# [Brief]
Transcribe exactly the line containing "move | GreenHourglass" plus every later line in the data.

Object correspondence data

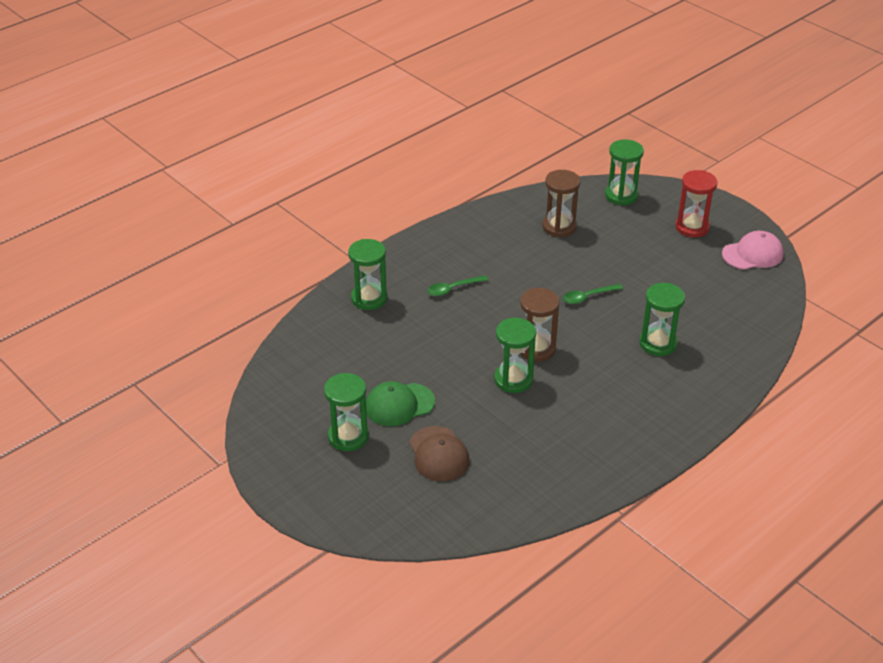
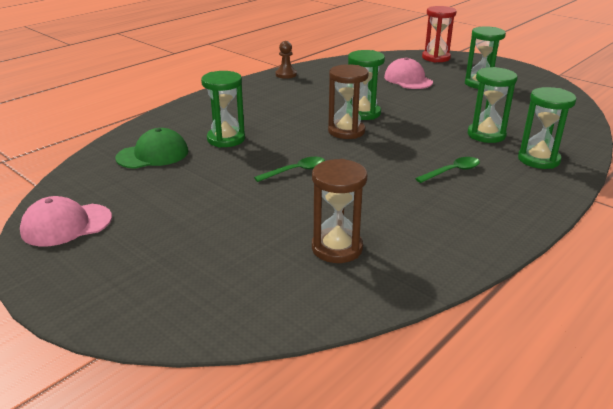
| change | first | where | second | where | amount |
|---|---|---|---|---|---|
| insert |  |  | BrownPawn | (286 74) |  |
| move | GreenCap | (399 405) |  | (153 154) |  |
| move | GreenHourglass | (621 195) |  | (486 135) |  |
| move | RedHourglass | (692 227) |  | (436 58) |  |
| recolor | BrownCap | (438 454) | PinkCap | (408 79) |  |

# [Result for this exercise]
| move | GreenHourglass | (621 195) |  | (486 135) |  |
| move | RedHourglass | (692 227) |  | (436 58) |  |
| recolor | BrownCap | (438 454) | PinkCap | (408 79) |  |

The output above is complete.